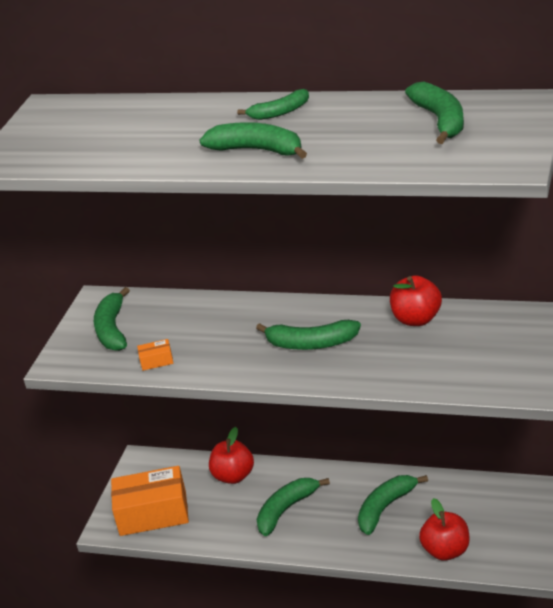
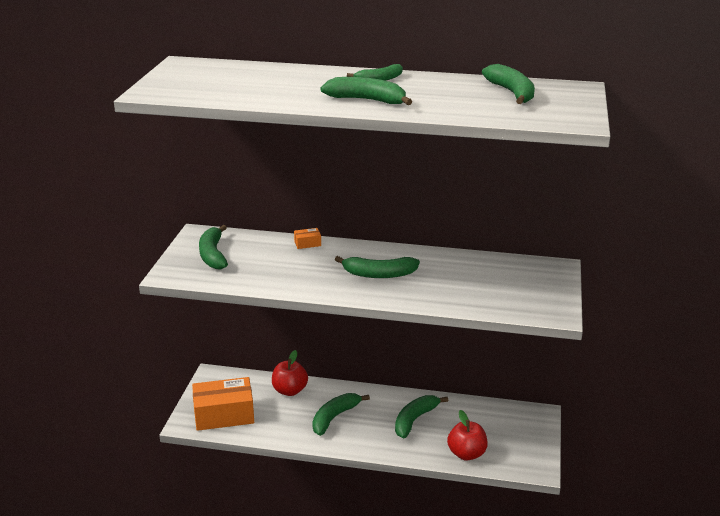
camera: 10 degrees left, 5 degrees down
(156, 361) = (252, 278): orange box -> orange box (307, 243)
(417, 319) = (462, 263): red apple -> none

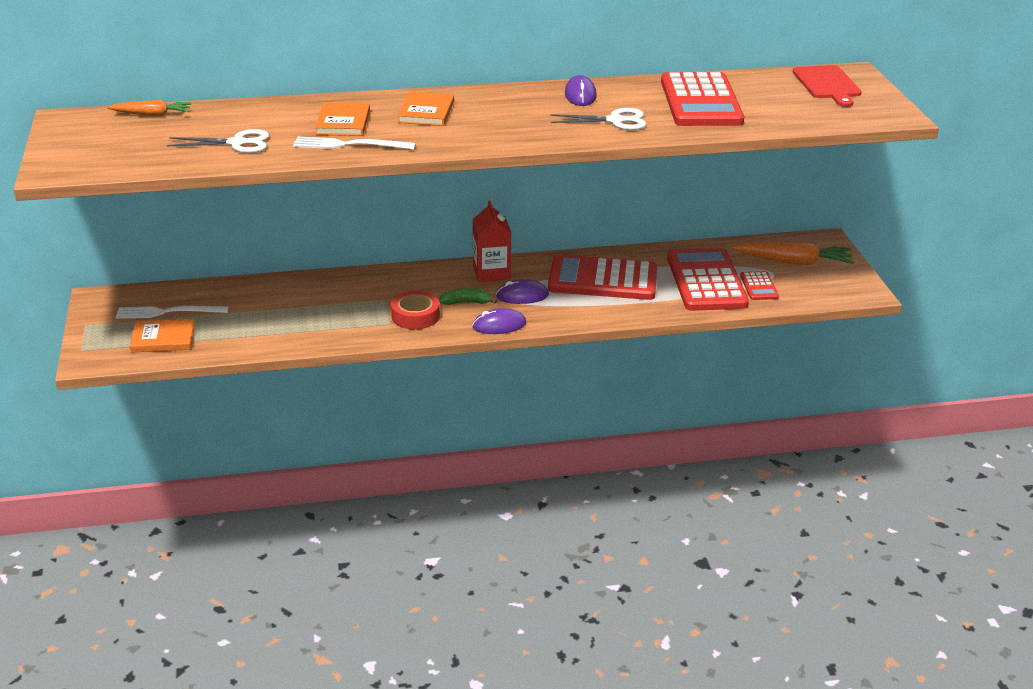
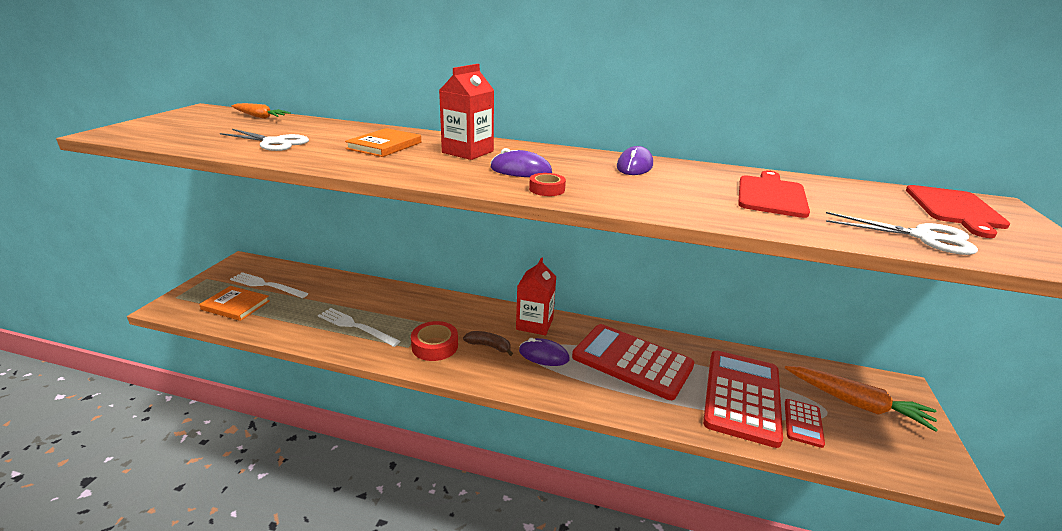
camera: 25 degrees right, 5 degrees down
(349, 145) = (358, 161): white fork -> white fork (356, 326)
(426, 112) = (468, 152): orange book -> red carton
(466, 302) = (489, 346): green banana -> brown banana
(499, 325) = (498, 380): purple mouse -> purple mouse (520, 171)
(536, 136) = (547, 189): none -> red tape
(615, 121) = (651, 193): white scissors -> white scissors (923, 237)
(700, 101) = (771, 195): red calculator -> red cutting board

· · · · ·

** The task **
Wherever the word "camera" appears in the entries above, copy that whole line.

** Response for this exercise **
camera: 10 degrees left, 5 degrees down
camera: 25 degrees right, 5 degrees down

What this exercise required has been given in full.